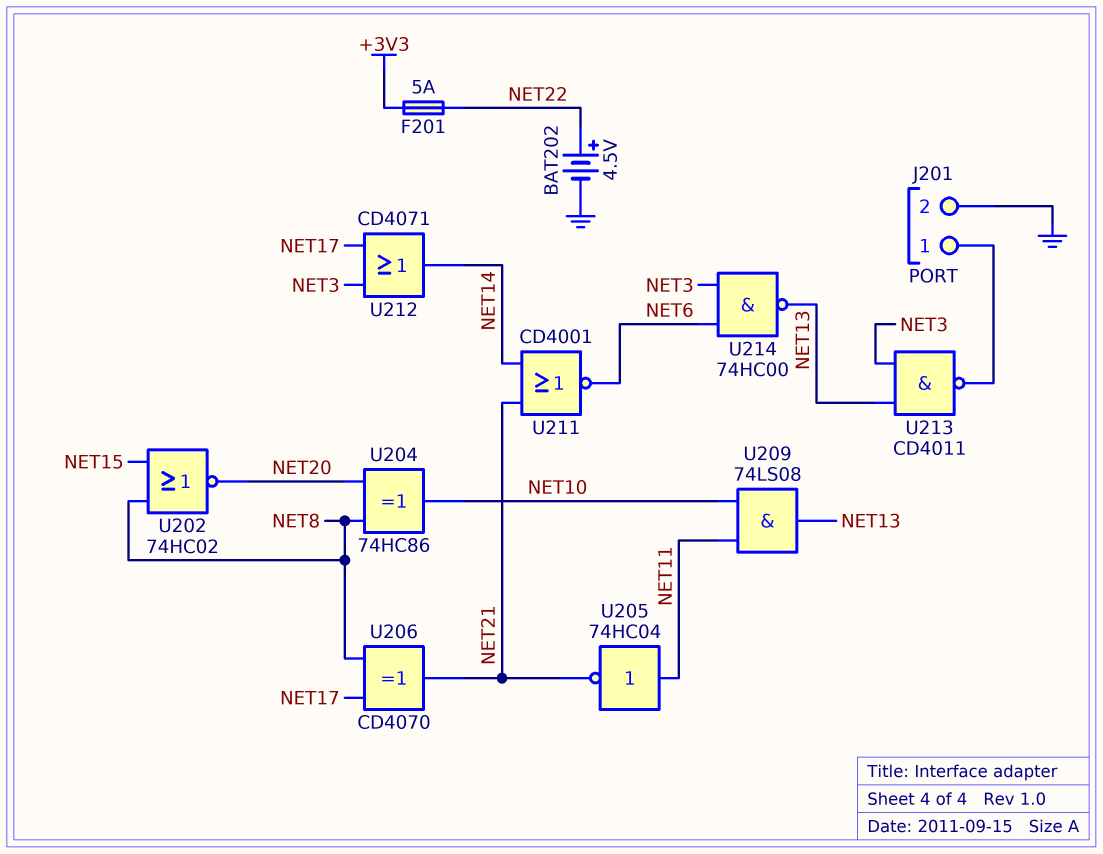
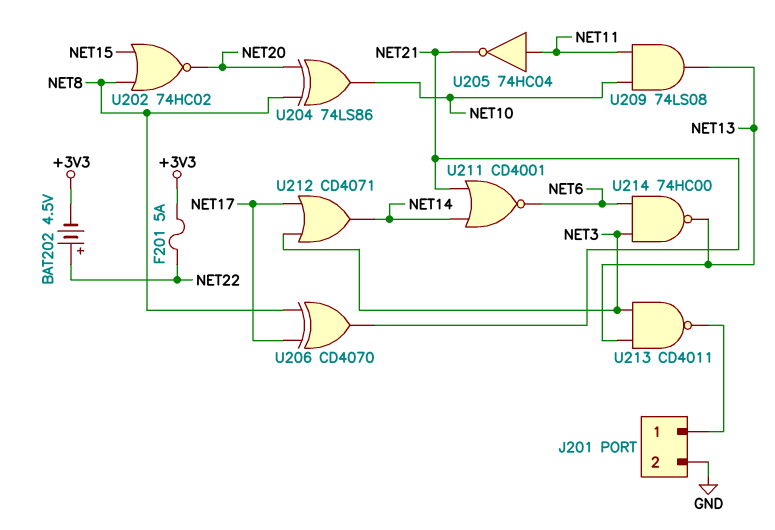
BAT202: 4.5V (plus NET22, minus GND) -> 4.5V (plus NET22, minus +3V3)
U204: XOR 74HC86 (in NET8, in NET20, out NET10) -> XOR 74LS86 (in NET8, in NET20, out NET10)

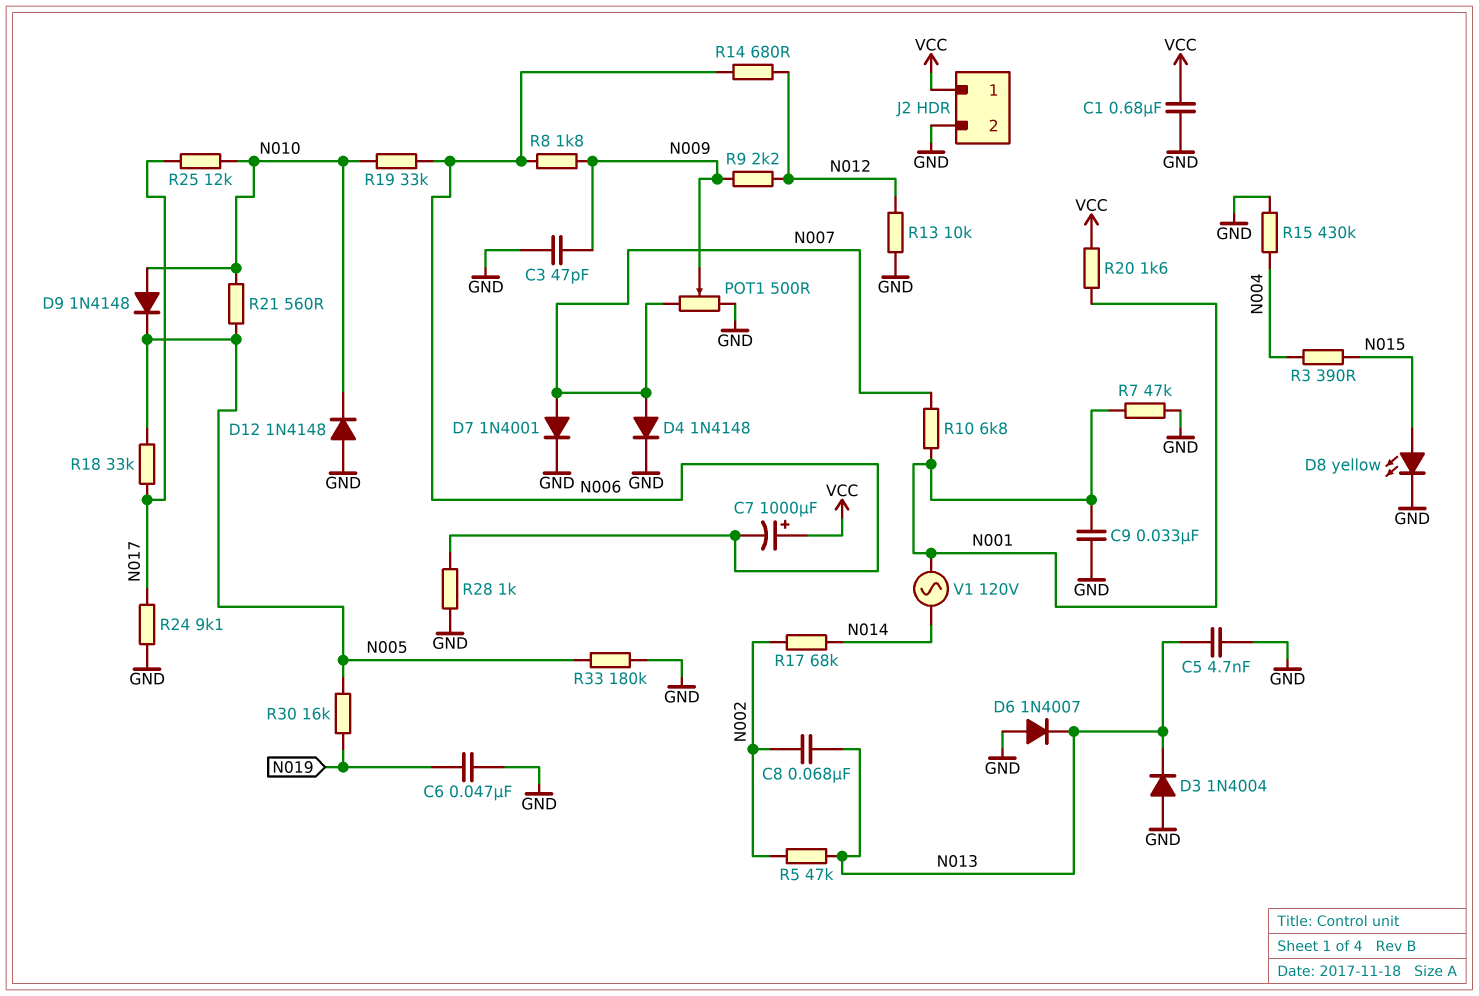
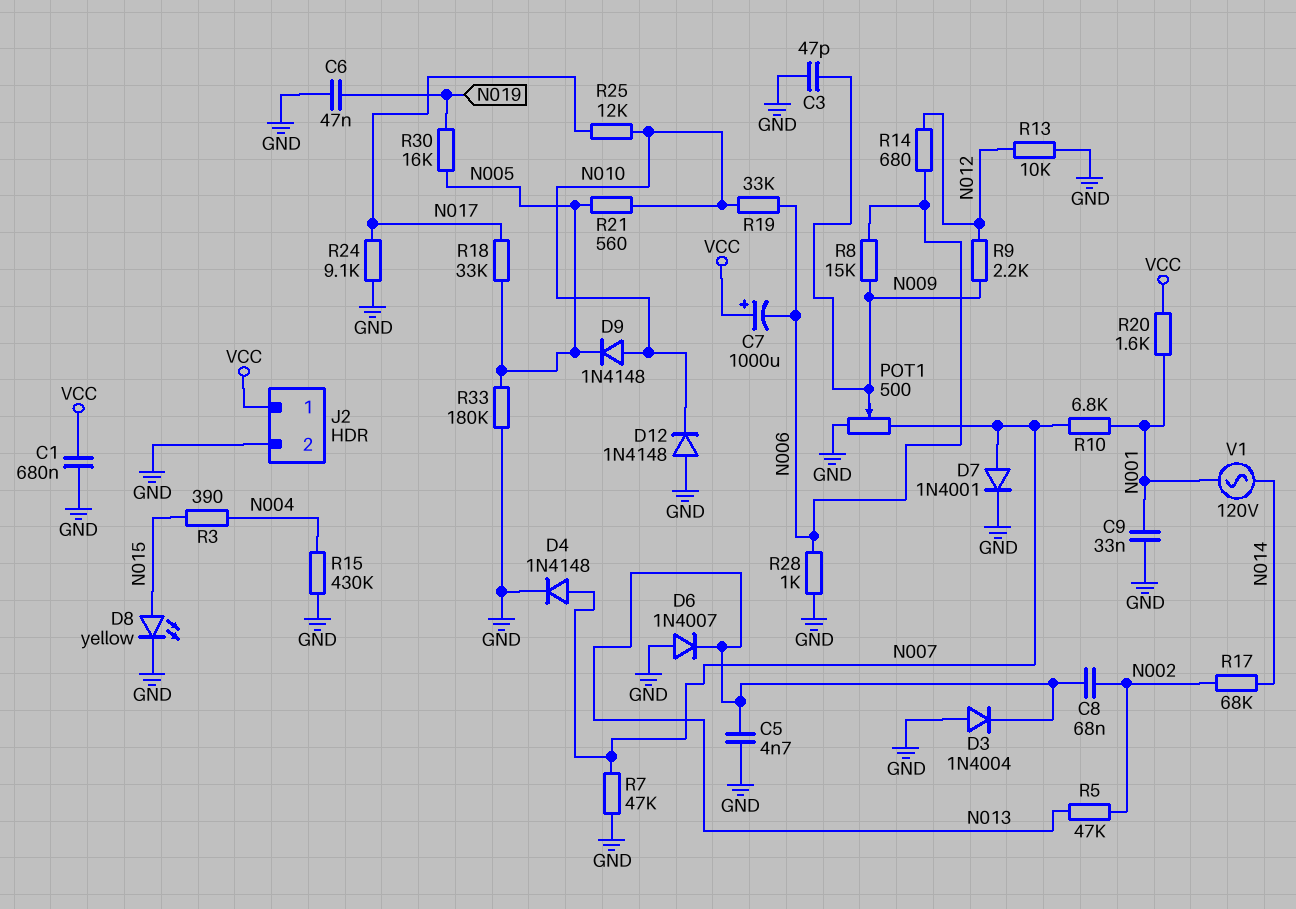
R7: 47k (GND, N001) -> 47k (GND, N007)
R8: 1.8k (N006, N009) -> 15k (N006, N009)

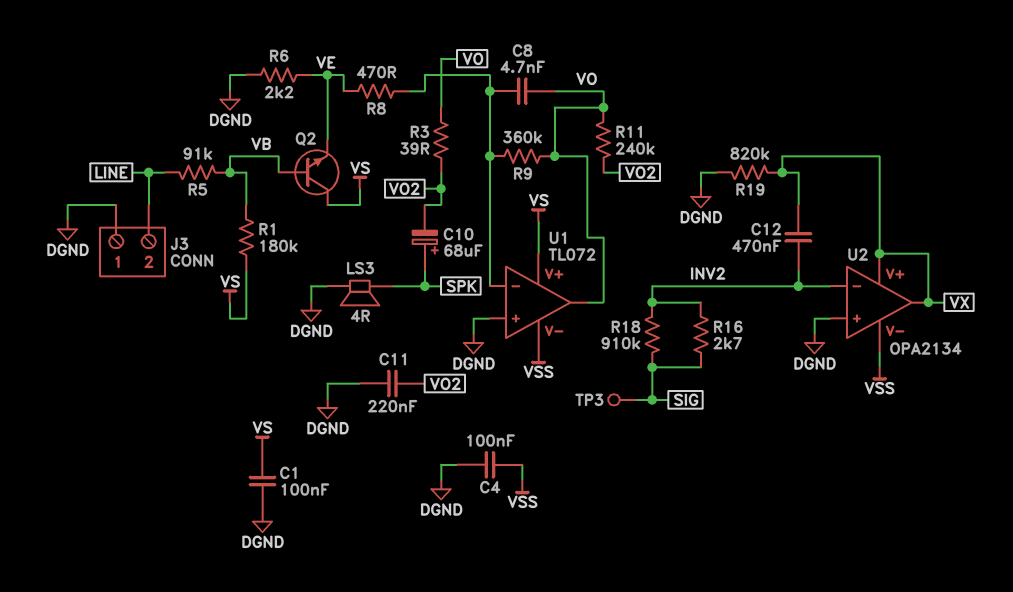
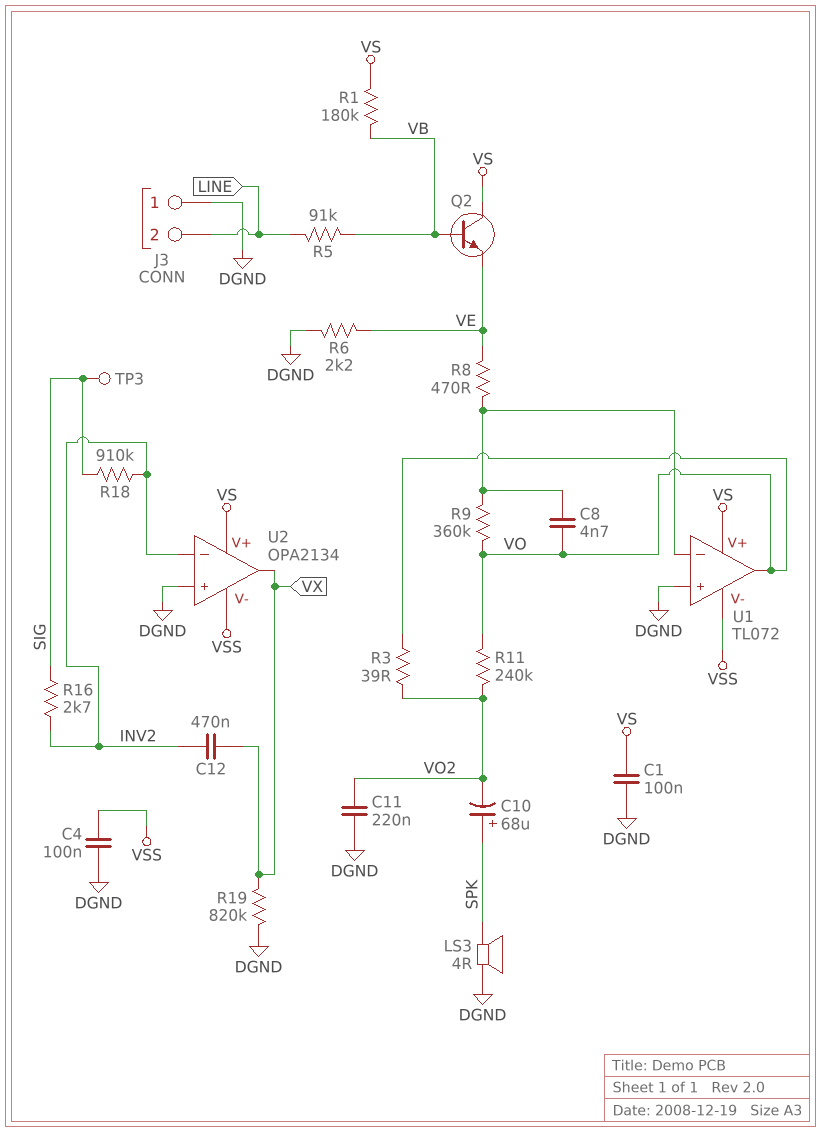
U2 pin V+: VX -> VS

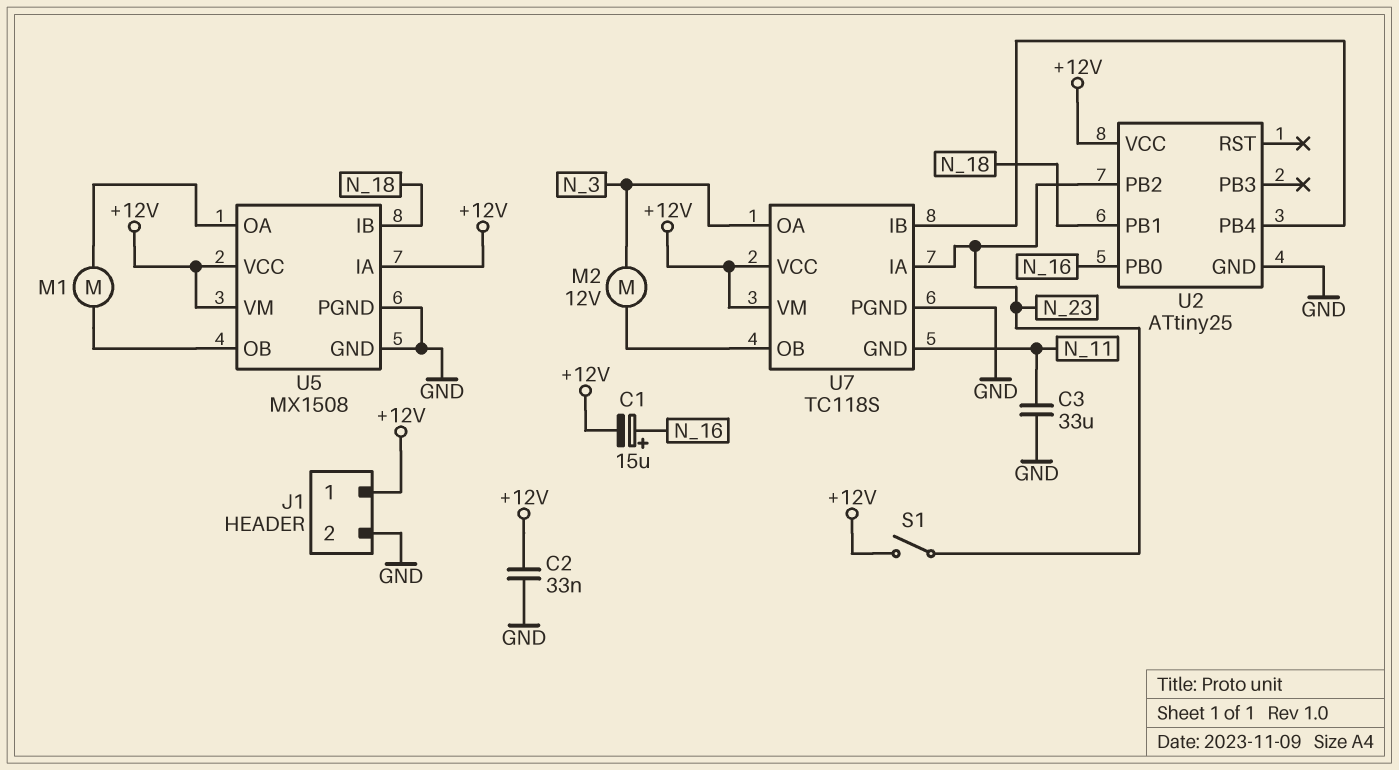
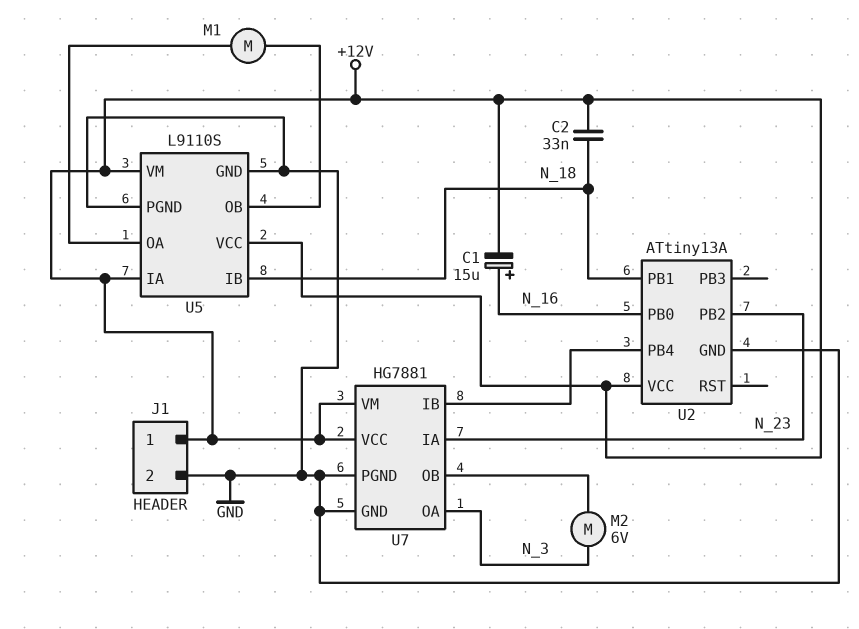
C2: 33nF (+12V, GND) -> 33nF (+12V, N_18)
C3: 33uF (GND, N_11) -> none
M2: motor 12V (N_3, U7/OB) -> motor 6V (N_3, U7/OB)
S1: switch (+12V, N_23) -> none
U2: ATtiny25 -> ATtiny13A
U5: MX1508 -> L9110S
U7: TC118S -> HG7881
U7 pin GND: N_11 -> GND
■ ■ ■
* How to complete this task *
Only the lines from the one that contains "U2: ATtiny25 -> ATtiny13A" to the end of the entries above should be given again, exactly and in full.

* Result *
U2: ATtiny25 -> ATtiny13A
U5: MX1508 -> L9110S
U7: TC118S -> HG7881
U7 pin GND: N_11 -> GND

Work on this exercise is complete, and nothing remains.